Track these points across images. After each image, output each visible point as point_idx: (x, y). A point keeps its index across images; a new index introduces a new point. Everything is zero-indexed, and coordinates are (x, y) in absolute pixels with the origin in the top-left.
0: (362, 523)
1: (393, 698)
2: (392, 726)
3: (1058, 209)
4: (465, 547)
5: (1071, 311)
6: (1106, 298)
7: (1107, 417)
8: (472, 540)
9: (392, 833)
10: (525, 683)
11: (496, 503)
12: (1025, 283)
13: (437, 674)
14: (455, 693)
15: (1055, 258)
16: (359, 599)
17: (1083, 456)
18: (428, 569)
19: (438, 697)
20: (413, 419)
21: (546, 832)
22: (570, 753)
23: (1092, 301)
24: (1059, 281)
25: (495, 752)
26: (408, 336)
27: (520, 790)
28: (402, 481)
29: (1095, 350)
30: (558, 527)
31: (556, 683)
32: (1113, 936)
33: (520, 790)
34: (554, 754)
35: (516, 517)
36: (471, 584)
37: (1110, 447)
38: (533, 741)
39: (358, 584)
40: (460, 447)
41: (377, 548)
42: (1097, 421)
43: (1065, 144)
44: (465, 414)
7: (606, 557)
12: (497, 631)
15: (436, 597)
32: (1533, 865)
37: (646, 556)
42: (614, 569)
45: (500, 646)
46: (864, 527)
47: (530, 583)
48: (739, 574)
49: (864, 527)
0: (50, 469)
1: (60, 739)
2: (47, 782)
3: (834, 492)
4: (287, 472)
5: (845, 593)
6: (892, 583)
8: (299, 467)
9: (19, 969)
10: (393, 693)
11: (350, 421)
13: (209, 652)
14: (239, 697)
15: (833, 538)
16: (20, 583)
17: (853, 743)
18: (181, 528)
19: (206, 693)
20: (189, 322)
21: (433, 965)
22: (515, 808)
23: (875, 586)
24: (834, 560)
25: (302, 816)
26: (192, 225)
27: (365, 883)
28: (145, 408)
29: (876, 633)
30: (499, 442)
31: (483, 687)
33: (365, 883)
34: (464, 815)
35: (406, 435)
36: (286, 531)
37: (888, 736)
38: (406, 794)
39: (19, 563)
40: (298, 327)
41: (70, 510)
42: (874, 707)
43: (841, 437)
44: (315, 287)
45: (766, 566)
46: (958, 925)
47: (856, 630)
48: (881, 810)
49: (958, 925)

Objective —
Recast every line of the listing above as a Markdown table with the columns Row and Line, numbering the rows in order and leaving out blank lines.

Expected output —
| Row | Line |
|---|---|
| 1 | Track these points across images. After each image, output each visible point as point_idx: (x, y). A point keeps its index across images; a new index introduces a new point. Everything is zero-indexed, and coordinates are (x, y) in absolute pixels with the origin in the top-left. |
| 2 | 0: (362, 523) |
| 3 | 1: (393, 698) |
| 4 | 2: (392, 726) |
| 5 | 3: (1058, 209) |
| 6 | 4: (465, 547) |
| 7 | 5: (1071, 311) |
| 8 | 6: (1106, 298) |
| 9 | 7: (1107, 417) |
| 10 | 8: (472, 540) |
| 11 | 9: (392, 833) |
| 12 | 10: (525, 683) |
| 13 | 11: (496, 503) |
| 14 | 12: (1025, 283) |
| 15 | 13: (437, 674) |
| 16 | 14: (455, 693) |
| 17 | 15: (1055, 258) |
| 18 | 16: (359, 599) |
| 19 | 17: (1083, 456) |
| 20 | 18: (428, 569) |
| 21 | 19: (438, 697) |
| 22 | 20: (413, 419) |
| 23 | 21: (546, 832) |
| 24 | 22: (570, 753) |
| 25 | 23: (1092, 301) |
| 26 | 24: (1059, 281) |
| 27 | 25: (495, 752) |
| 28 | 26: (408, 336) |
| 29 | 27: (520, 790) |
| 30 | 28: (402, 481) |
| 31 | 29: (1095, 350) |
| 32 | 30: (558, 527) |
| 33 | 31: (556, 683) |
| 34 | 32: (1113, 936) |
| 35 | 33: (520, 790) |
| 36 | 34: (554, 754) |
| 37 | 35: (516, 517) |
| 38 | 36: (471, 584) |
| 39 | 37: (1110, 447) |
| 40 | 38: (533, 741) |
| 41 | 39: (358, 584) |
| 42 | 40: (460, 447) |
| 43 | 41: (377, 548) |
| 44 | 42: (1097, 421) |
| 45 | 43: (1065, 144) |
| 46 | 44: (465, 414) |
| 47 | 7: (606, 557) |
| 48 | 12: (497, 631) |
| 49 | 15: (436, 597) |
| 50 | 32: (1533, 865) |
| 51 | 37: (646, 556) |
| 52 | 42: (614, 569) |
| 53 | 45: (500, 646) |
| 54 | 46: (864, 527) |
| 55 | 47: (530, 583) |
| 56 | 48: (739, 574) |
| 57 | 49: (864, 527) |
| 58 | 0: (50, 469) |
| 59 | 1: (60, 739) |
| 60 | 2: (47, 782) |
| 61 | 3: (834, 492) |
| 62 | 4: (287, 472) |
| 63 | 5: (845, 593) |
| 64 | 6: (892, 583) |
| 65 | 8: (299, 467) |
| 66 | 9: (19, 969) |
| 67 | 10: (393, 693) |
| 68 | 11: (350, 421) |
| 69 | 13: (209, 652) |
| 70 | 14: (239, 697) |
| 71 | 15: (833, 538) |
| 72 | 16: (20, 583) |
| 73 | 17: (853, 743) |
| 74 | 18: (181, 528) |
| 75 | 19: (206, 693) |
| 76 | 20: (189, 322) |
| 77 | 21: (433, 965) |
| 78 | 22: (515, 808) |
| 79 | 23: (875, 586) |
| 80 | 24: (834, 560) |
| 81 | 25: (302, 816) |
| 82 | 26: (192, 225) |
| 83 | 27: (365, 883) |
| 84 | 28: (145, 408) |
| 85 | 29: (876, 633) |
| 86 | 30: (499, 442) |
| 87 | 31: (483, 687) |
| 88 | 33: (365, 883) |
| 89 | 34: (464, 815) |
| 90 | 35: (406, 435) |
| 91 | 36: (286, 531) |
| 92 | 37: (888, 736) |
| 93 | 38: (406, 794) |
| 94 | 39: (19, 563) |
| 95 | 40: (298, 327) |
| 96 | 41: (70, 510) |
| 97 | 42: (874, 707) |
| 98 | 43: (841, 437) |
| 99 | 44: (315, 287) |
| 100 | 45: (766, 566) |
| 101 | 46: (958, 925) |
| 102 | 47: (856, 630) |
| 103 | 48: (881, 810) |
| 104 | 49: (958, 925) |